**TASK ITEM:** How many lines of the listing below contain "none"? State the number alone.

**DATA RECORDS:**
[Start of Attachment]

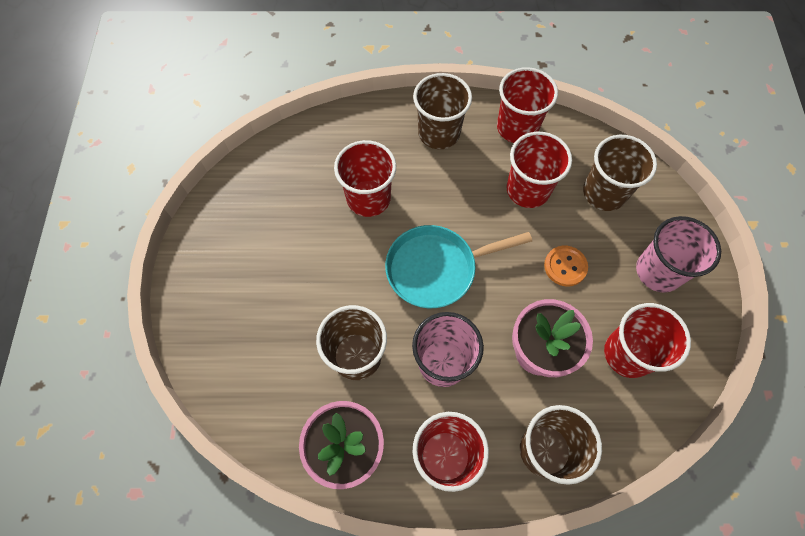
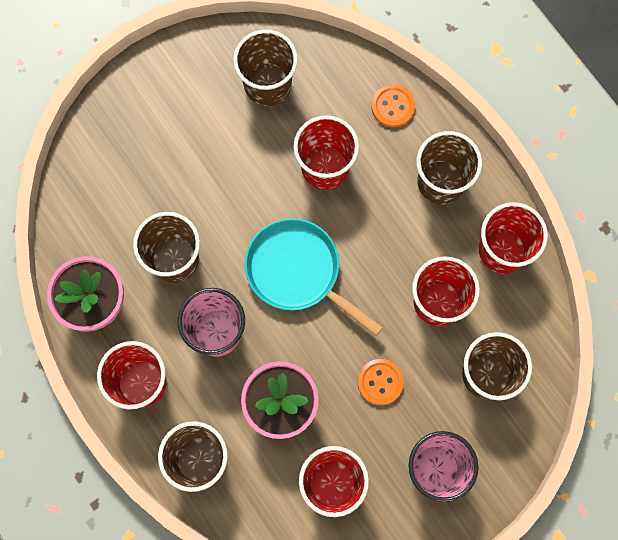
camera: 55 degrees right, 10 degrees up
none -> brown cup [233,30,298,106]
none -> orange button [371,85,415,127]

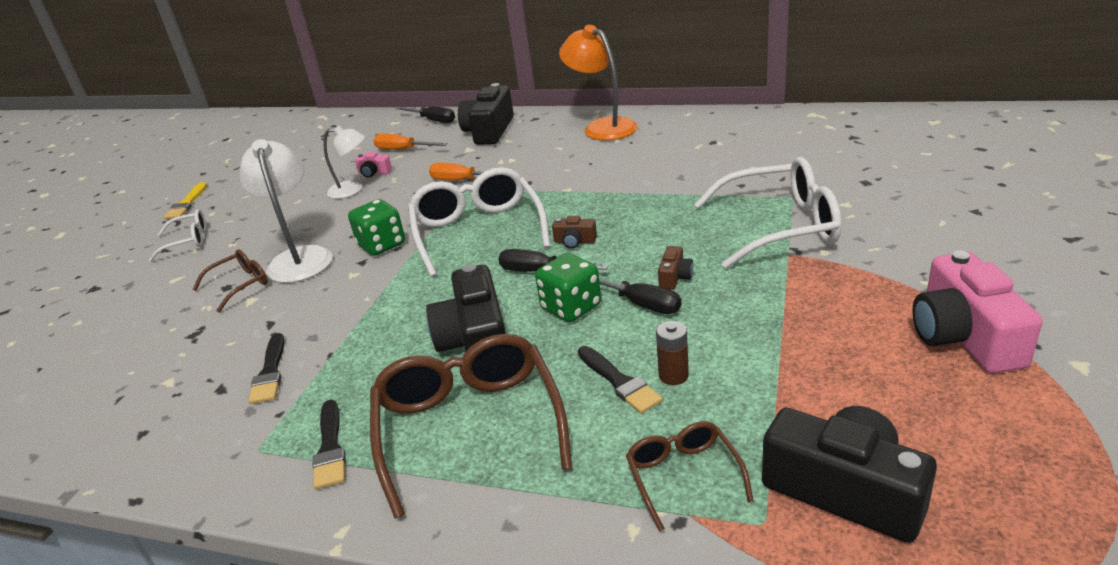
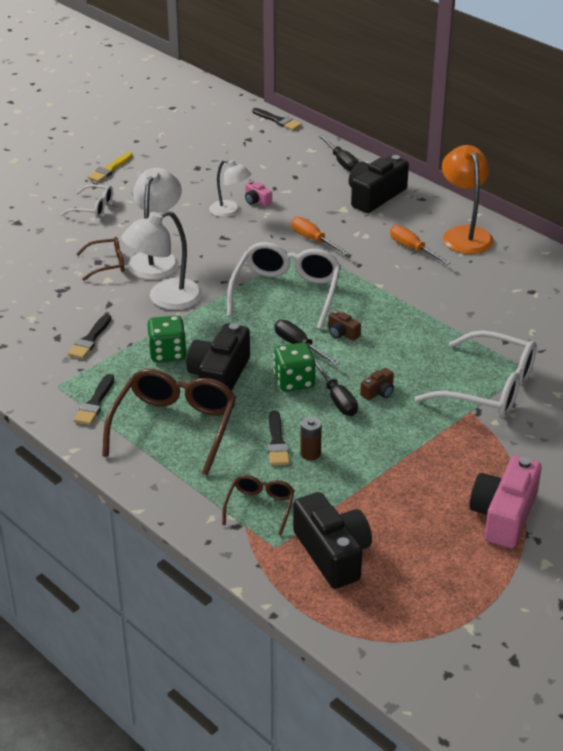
camera: 25 degrees right, 5 degrees up
green dice [348,199,405,256] -> green dice moved to [147,316,187,362]
orange screwdriver [373,133,448,150] -> orange screwdriver moved to [390,225,451,265]
none -> white lamp [121,210,203,310]
none -> black brush [252,108,302,130]

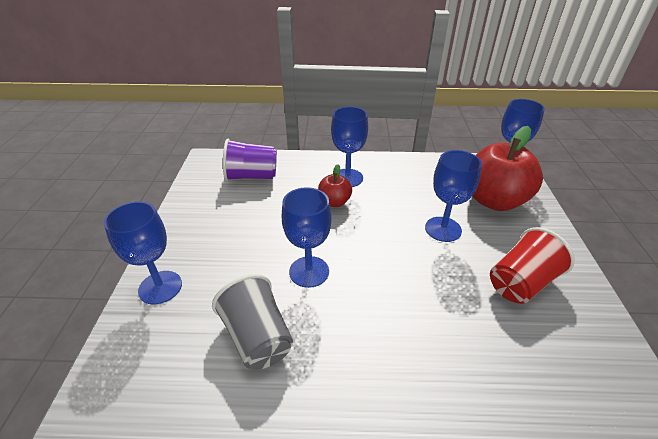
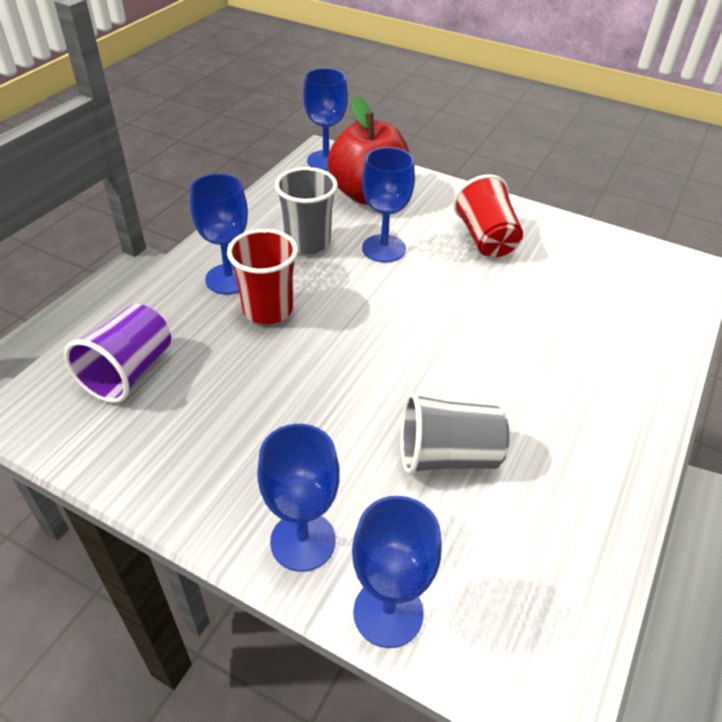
camera: 65 degrees left, 5 degrees up
blue goblet [282,187,332,288] -> blue goblet moved to [352,496,442,648]
red apple [318,164,352,207] -> red cup [227,229,298,324]
none -> grey cup [275,167,338,254]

[End of Attachment]

**TASK RESULT:** 5